## What you have to do:
Since the pictures are not wanted, reproduce only the rest of the records, exactly as given.

## Information given:
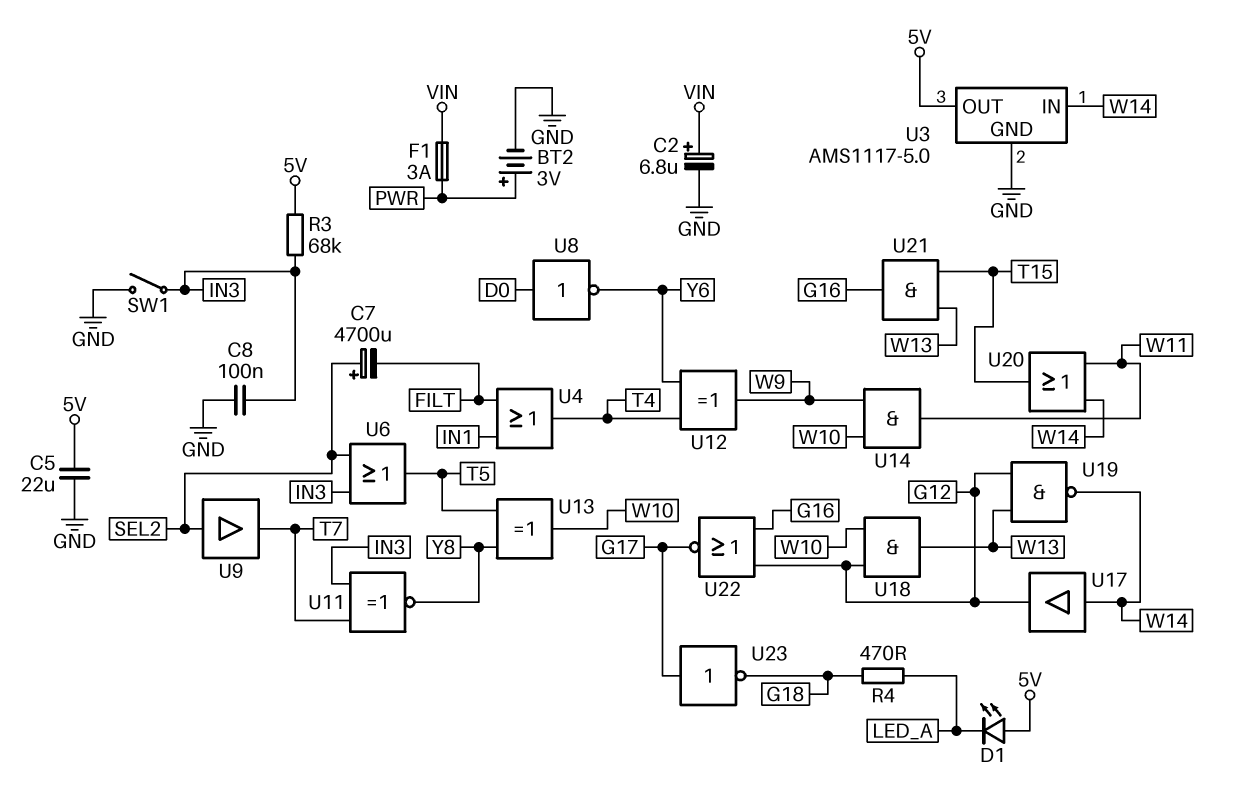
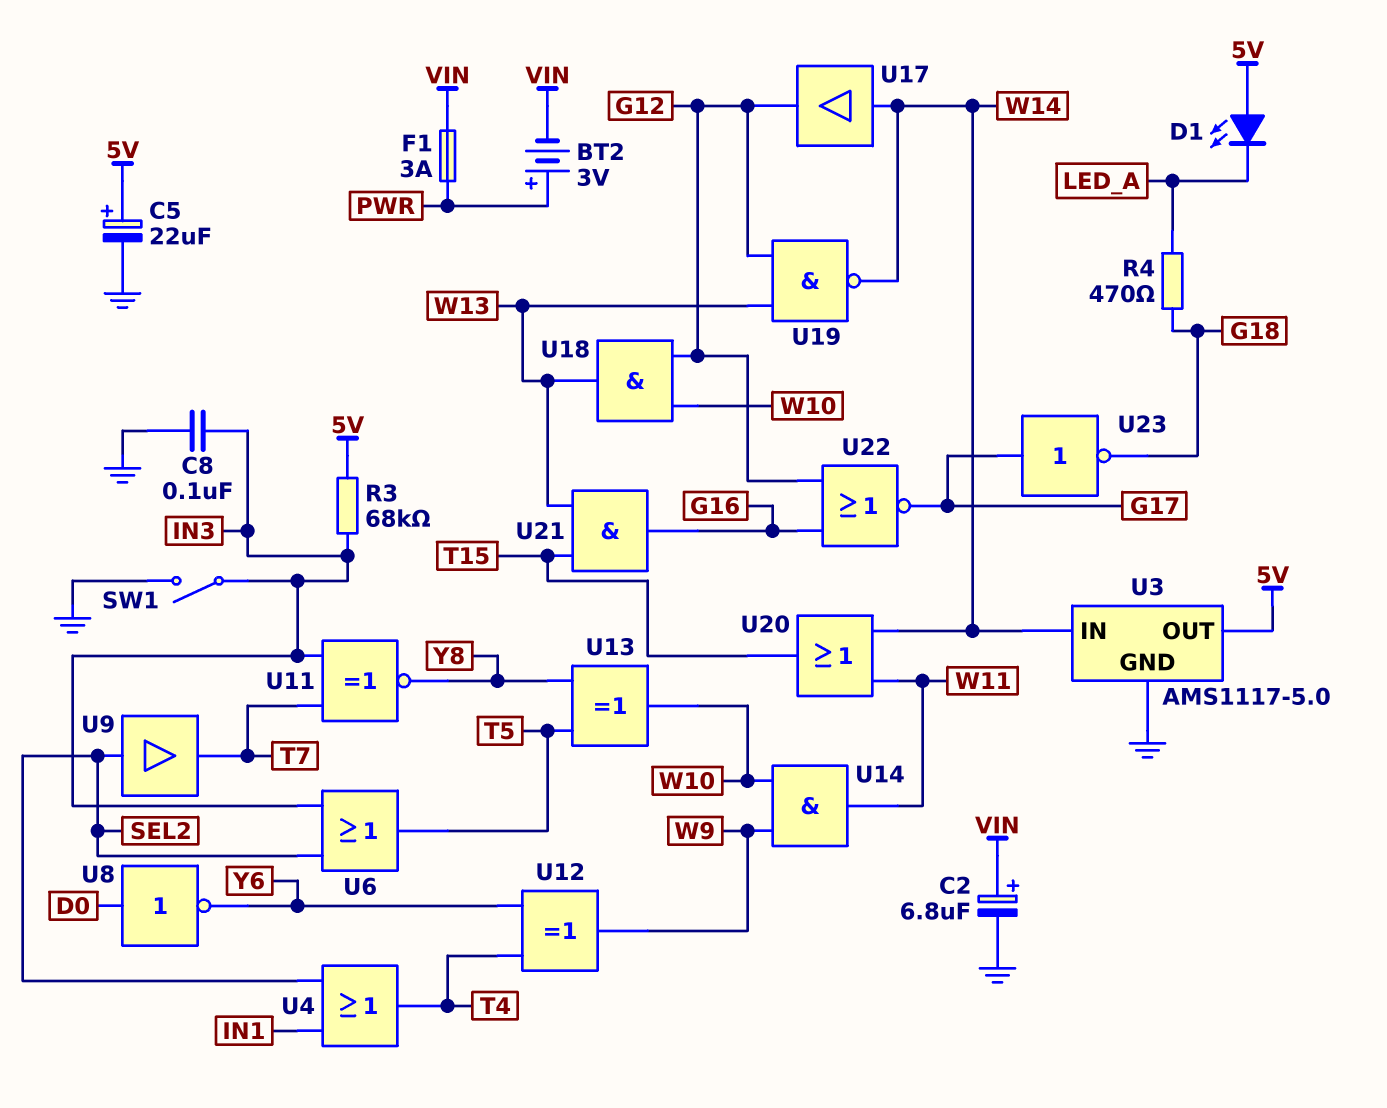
BT2: 3V (plus PWR, minus GND) -> 3V (plus PWR, minus VIN)
C5: 22uF (5V, GND) -> 22uF (plus 5V, minus GND)
C7: 4700uF (plus SEL2, minus FILT) -> none
U4: OR (in FILT, in IN1, out T4) -> OR (in IN1, in SEL2, out T4)

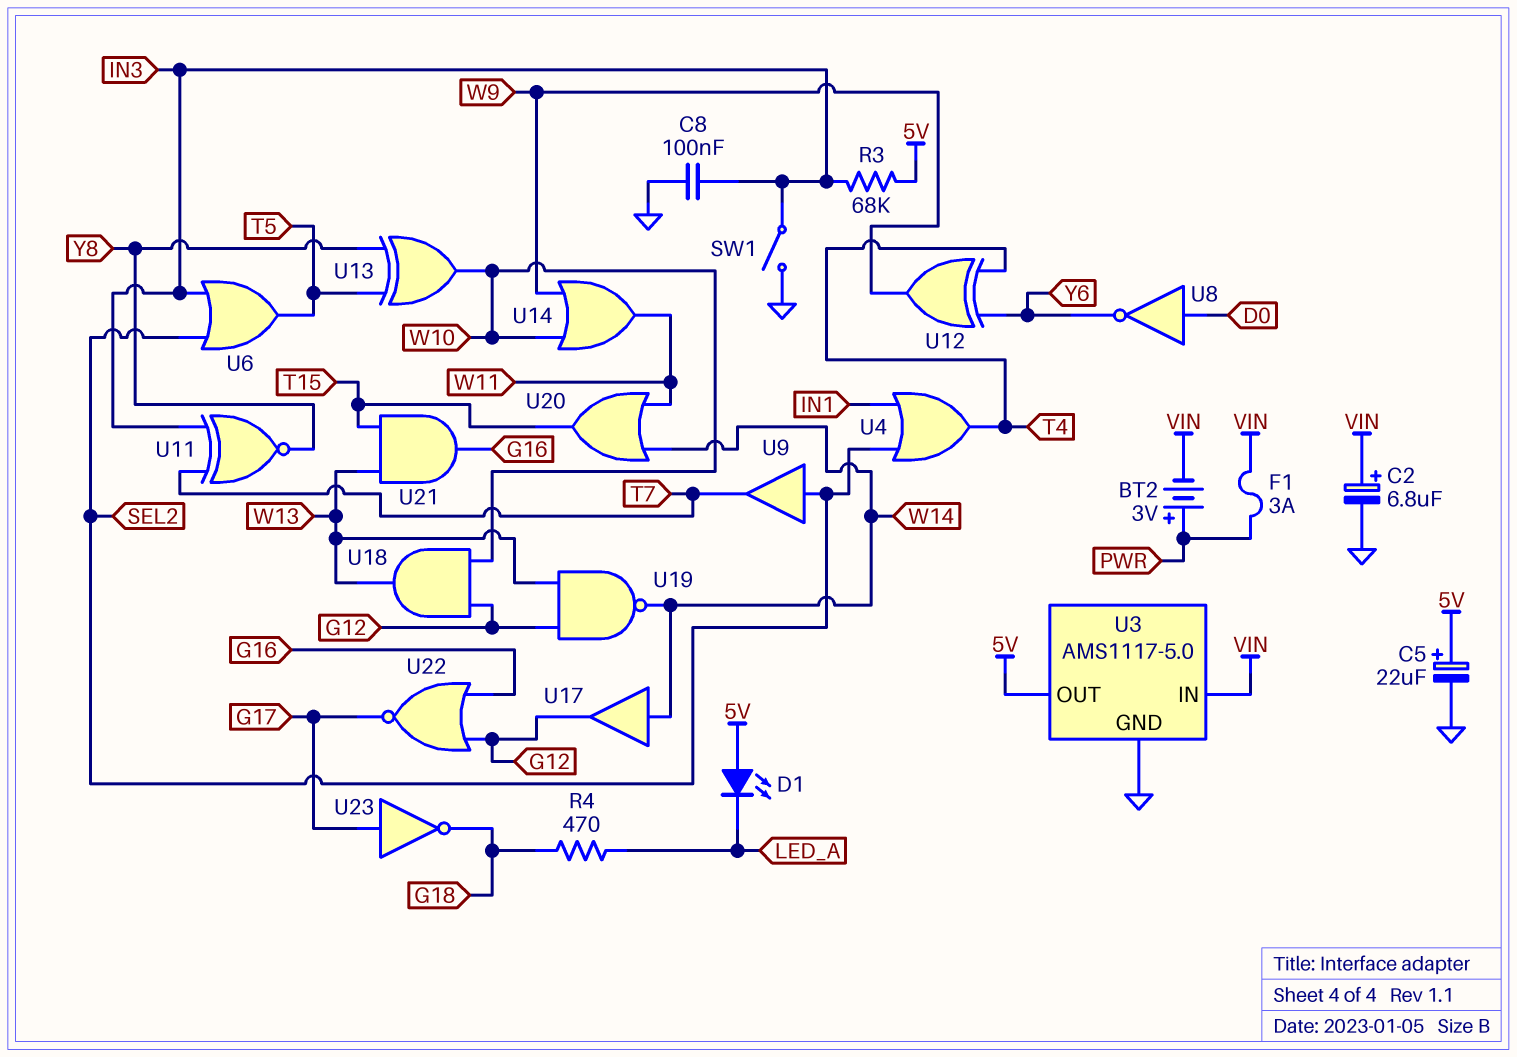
U3 pin IN: W14 -> VIN
U14: AND (in W9, in W10, out W11) -> OR (in W9, in W10, out W11)

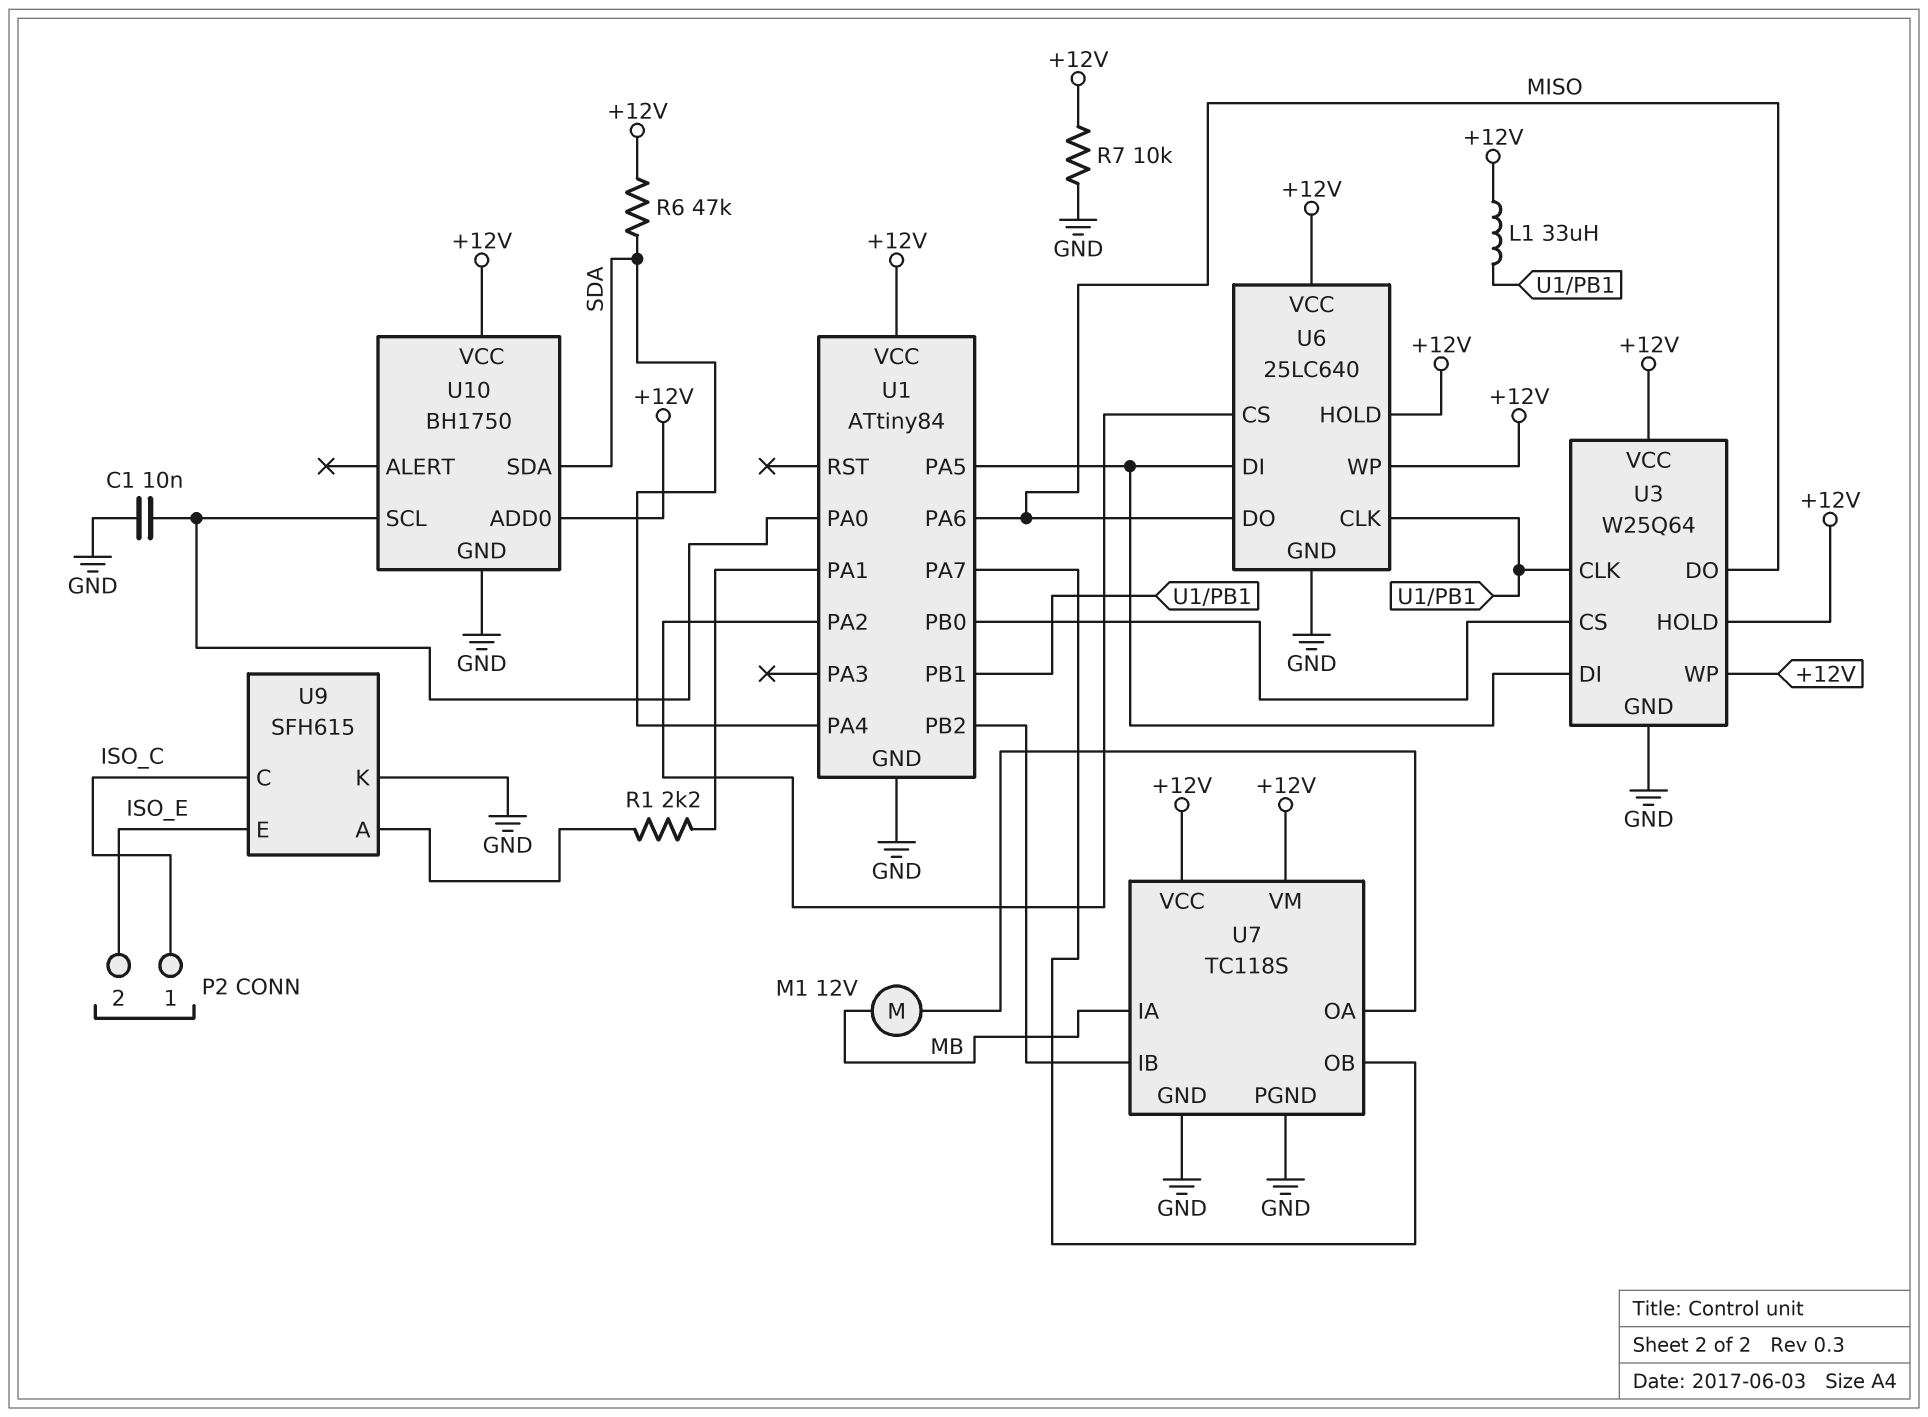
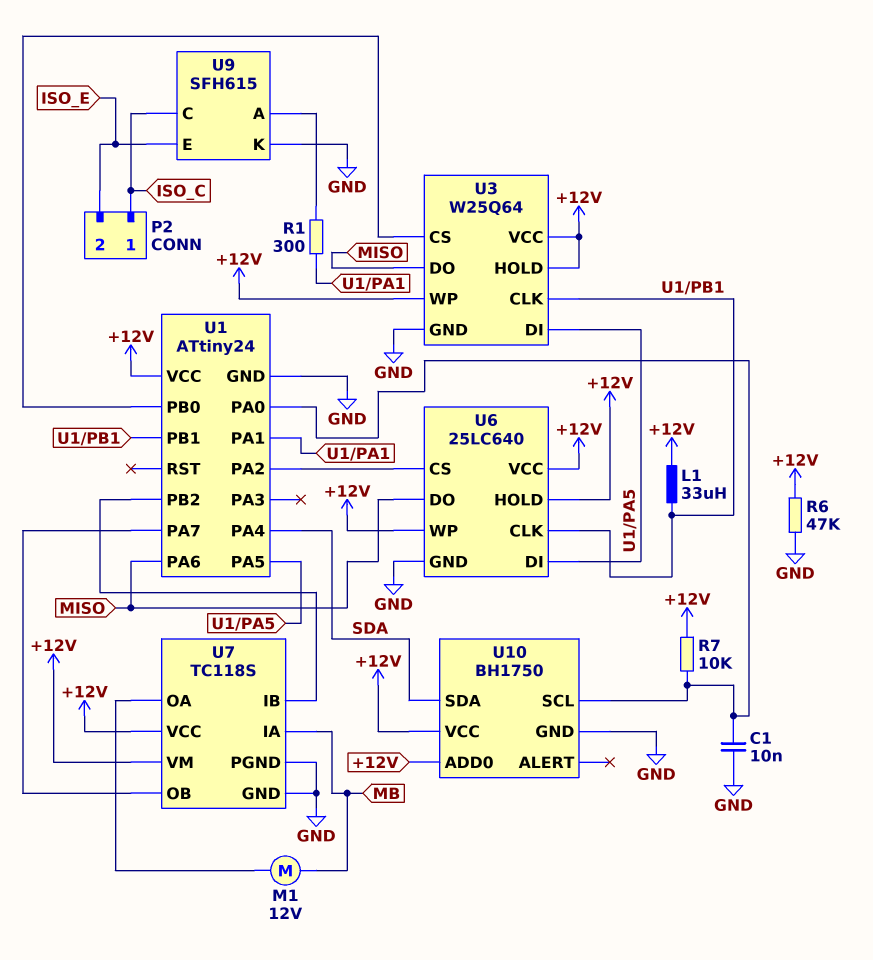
R1: 2.2k (U1/PA1, U9/A) -> 300 (U1/PA1, U9/A)
R6: 47k (+12V, SDA) -> 47k (+12V, GND)
R7: 10k (+12V, GND) -> 10k (+12V, U1/PA0)
U1: ATtiny84 -> ATtiny24

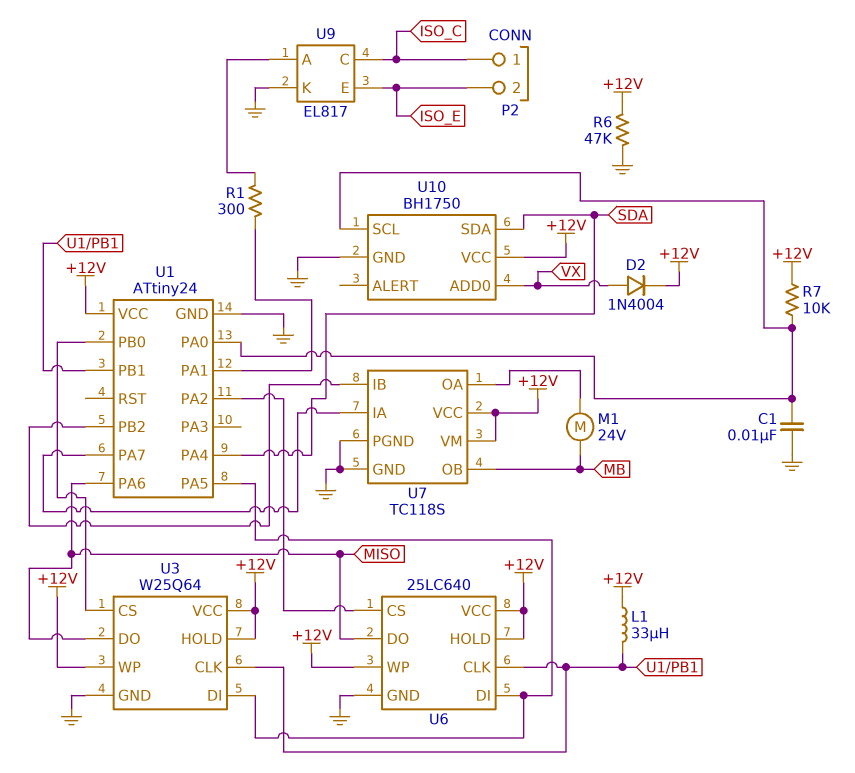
D2: none -> diode 1N4004 (A VX, K +12V)
M1: motor 12V (MB, U7/OA) -> motor 24V (MB, U7/OA)
U7 pin IA: MB -> U1/PA7
U7 pin OB: U1/PA7 -> MB
U9: SFH615 -> EL817
U10 pin ADD0: +12V -> VX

## Task solution:
BT2: 3V (plus PWR, minus GND) -> 3V (plus PWR, minus VIN)
C5: 22uF (5V, GND) -> 22uF (plus 5V, minus GND)
C7: 4700uF (plus SEL2, minus FILT) -> none
U4: OR (in FILT, in IN1, out T4) -> OR (in IN1, in SEL2, out T4)

U3 pin IN: W14 -> VIN
U14: AND (in W9, in W10, out W11) -> OR (in W9, in W10, out W11)

R1: 2.2k (U1/PA1, U9/A) -> 300 (U1/PA1, U9/A)
R6: 47k (+12V, SDA) -> 47k (+12V, GND)
R7: 10k (+12V, GND) -> 10k (+12V, U1/PA0)
U1: ATtiny84 -> ATtiny24

D2: none -> diode 1N4004 (A VX, K +12V)
M1: motor 12V (MB, U7/OA) -> motor 24V (MB, U7/OA)
U7 pin IA: MB -> U1/PA7
U7 pin OB: U1/PA7 -> MB
U9: SFH615 -> EL817
U10 pin ADD0: +12V -> VX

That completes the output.